-- Opening Marker --

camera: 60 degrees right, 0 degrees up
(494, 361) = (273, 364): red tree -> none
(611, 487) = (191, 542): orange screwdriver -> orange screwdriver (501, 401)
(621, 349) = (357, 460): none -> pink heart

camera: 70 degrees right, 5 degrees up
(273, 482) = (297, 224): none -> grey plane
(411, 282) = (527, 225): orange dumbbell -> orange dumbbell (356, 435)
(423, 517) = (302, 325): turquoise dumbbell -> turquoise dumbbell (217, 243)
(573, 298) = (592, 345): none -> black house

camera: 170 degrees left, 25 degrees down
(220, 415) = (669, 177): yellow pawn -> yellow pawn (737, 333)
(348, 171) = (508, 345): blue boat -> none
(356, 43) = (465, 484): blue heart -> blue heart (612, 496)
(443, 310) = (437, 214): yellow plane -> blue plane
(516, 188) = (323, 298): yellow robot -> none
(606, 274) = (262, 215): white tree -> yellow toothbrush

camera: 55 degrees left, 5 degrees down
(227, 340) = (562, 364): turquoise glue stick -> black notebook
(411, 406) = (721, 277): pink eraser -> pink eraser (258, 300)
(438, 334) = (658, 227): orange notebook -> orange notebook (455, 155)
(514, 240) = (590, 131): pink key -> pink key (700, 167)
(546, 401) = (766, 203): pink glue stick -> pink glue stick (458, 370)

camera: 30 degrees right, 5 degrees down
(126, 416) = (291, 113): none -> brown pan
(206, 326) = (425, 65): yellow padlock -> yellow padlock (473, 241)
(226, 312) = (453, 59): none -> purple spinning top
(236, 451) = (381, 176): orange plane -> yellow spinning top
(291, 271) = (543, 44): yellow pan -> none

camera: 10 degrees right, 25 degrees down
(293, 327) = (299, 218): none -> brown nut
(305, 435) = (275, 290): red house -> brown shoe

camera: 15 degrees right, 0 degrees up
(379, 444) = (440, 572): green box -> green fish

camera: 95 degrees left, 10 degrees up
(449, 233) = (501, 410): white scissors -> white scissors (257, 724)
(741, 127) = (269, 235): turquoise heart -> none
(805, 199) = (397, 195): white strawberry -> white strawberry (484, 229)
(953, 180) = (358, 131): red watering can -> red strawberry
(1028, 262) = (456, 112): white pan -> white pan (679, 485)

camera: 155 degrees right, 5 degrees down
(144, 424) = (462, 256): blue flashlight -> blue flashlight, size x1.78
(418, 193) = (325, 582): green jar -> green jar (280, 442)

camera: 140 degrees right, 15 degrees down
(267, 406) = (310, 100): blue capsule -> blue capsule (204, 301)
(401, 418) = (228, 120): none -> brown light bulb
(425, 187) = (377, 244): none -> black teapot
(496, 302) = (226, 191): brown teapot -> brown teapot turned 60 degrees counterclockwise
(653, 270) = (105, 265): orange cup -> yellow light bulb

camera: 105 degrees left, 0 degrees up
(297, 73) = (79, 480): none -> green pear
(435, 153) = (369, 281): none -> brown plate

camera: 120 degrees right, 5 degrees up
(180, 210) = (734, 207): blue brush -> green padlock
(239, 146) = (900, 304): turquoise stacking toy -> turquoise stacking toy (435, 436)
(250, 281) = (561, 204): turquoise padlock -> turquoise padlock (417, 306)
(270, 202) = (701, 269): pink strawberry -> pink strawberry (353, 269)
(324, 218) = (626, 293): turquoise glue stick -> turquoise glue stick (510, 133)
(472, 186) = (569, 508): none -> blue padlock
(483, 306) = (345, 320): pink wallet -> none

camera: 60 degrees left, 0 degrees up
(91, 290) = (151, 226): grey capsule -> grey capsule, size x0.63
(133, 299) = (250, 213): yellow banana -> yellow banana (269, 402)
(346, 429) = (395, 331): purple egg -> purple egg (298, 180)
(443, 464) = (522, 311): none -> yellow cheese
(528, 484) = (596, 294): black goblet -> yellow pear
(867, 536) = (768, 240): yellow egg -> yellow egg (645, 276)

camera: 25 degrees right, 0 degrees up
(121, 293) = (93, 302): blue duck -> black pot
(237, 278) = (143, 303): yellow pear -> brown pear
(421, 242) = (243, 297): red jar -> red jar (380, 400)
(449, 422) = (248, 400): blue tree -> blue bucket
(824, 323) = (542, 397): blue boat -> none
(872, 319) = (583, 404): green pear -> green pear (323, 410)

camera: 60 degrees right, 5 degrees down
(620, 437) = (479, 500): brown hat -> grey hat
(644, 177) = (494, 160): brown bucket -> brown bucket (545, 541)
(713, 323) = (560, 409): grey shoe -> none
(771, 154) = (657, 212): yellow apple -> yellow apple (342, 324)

-- Closing Marker --

Would you copy out each record precisely as it stands?

camera: 60 degrees right, 0 degrees up
(494, 361) = (273, 364): red tree -> none
(611, 487) = (191, 542): orange screwdriver -> orange screwdriver (501, 401)
(621, 349) = (357, 460): none -> pink heart

camera: 70 degrees right, 5 degrees up
(273, 482) = (297, 224): none -> grey plane
(411, 282) = (527, 225): orange dumbbell -> orange dumbbell (356, 435)
(423, 517) = (302, 325): turquoise dumbbell -> turquoise dumbbell (217, 243)
(573, 298) = (592, 345): none -> black house

camera: 170 degrees left, 25 degrees down
(220, 415) = (669, 177): yellow pawn -> yellow pawn (737, 333)
(348, 171) = (508, 345): blue boat -> none
(356, 43) = (465, 484): blue heart -> blue heart (612, 496)
(443, 310) = (437, 214): yellow plane -> blue plane
(516, 188) = (323, 298): yellow robot -> none
(606, 274) = (262, 215): white tree -> yellow toothbrush

camera: 55 degrees left, 5 degrees down
(227, 340) = (562, 364): turquoise glue stick -> black notebook
(411, 406) = (721, 277): pink eraser -> pink eraser (258, 300)
(438, 334) = (658, 227): orange notebook -> orange notebook (455, 155)
(514, 240) = (590, 131): pink key -> pink key (700, 167)
(546, 401) = (766, 203): pink glue stick -> pink glue stick (458, 370)

camera: 30 degrees right, 5 degrees down
(126, 416) = (291, 113): none -> brown pan
(206, 326) = (425, 65): yellow padlock -> yellow padlock (473, 241)
(226, 312) = (453, 59): none -> purple spinning top
(236, 451) = (381, 176): orange plane -> yellow spinning top
(291, 271) = (543, 44): yellow pan -> none

camera: 10 degrees right, 25 degrees down
(293, 327) = (299, 218): none -> brown nut
(305, 435) = (275, 290): red house -> brown shoe

camera: 15 degrees right, 0 degrees up
(379, 444) = (440, 572): green box -> green fish

camera: 95 degrees left, 10 degrees up
(449, 233) = (501, 410): white scissors -> white scissors (257, 724)
(741, 127) = (269, 235): turquoise heart -> none
(805, 199) = (397, 195): white strawberry -> white strawberry (484, 229)
(953, 180) = (358, 131): red watering can -> red strawberry
(1028, 262) = (456, 112): white pan -> white pan (679, 485)

camera: 155 degrees right, 5 degrees down
(144, 424) = (462, 256): blue flashlight -> blue flashlight, size x1.78
(418, 193) = (325, 582): green jar -> green jar (280, 442)

camera: 140 degrees right, 15 degrees down
(267, 406) = (310, 100): blue capsule -> blue capsule (204, 301)
(401, 418) = (228, 120): none -> brown light bulb
(425, 187) = (377, 244): none -> black teapot
(496, 302) = (226, 191): brown teapot -> brown teapot turned 60 degrees counterclockwise
(653, 270) = (105, 265): orange cup -> yellow light bulb

camera: 105 degrees left, 0 degrees up
(297, 73) = (79, 480): none -> green pear
(435, 153) = (369, 281): none -> brown plate

camera: 120 degrees right, 5 degrees up
(180, 210) = (734, 207): blue brush -> green padlock
(239, 146) = (900, 304): turquoise stacking toy -> turquoise stacking toy (435, 436)
(250, 281) = (561, 204): turquoise padlock -> turquoise padlock (417, 306)
(270, 202) = (701, 269): pink strawberry -> pink strawberry (353, 269)
(324, 218) = (626, 293): turquoise glue stick -> turquoise glue stick (510, 133)
(472, 186) = (569, 508): none -> blue padlock
(483, 306) = (345, 320): pink wallet -> none

camera: 60 degrees left, 0 degrees up
(91, 290) = (151, 226): grey capsule -> grey capsule, size x0.63
(133, 299) = (250, 213): yellow banana -> yellow banana (269, 402)
(346, 429) = (395, 331): purple egg -> purple egg (298, 180)
(443, 464) = (522, 311): none -> yellow cheese
(528, 484) = (596, 294): black goblet -> yellow pear
(867, 536) = (768, 240): yellow egg -> yellow egg (645, 276)

camera: 25 degrees right, 0 degrees up
(121, 293) = (93, 302): blue duck -> black pot
(237, 278) = (143, 303): yellow pear -> brown pear
(421, 242) = (243, 297): red jar -> red jar (380, 400)
(449, 422) = (248, 400): blue tree -> blue bucket
(824, 323) = (542, 397): blue boat -> none
(872, 319) = (583, 404): green pear -> green pear (323, 410)

camera: 60 degrees right, 5 degrees down
(620, 437) = (479, 500): brown hat -> grey hat
(644, 177) = (494, 160): brown bucket -> brown bucket (545, 541)
(713, 323) = (560, 409): grey shoe -> none
(771, 154) = (657, 212): yellow apple -> yellow apple (342, 324)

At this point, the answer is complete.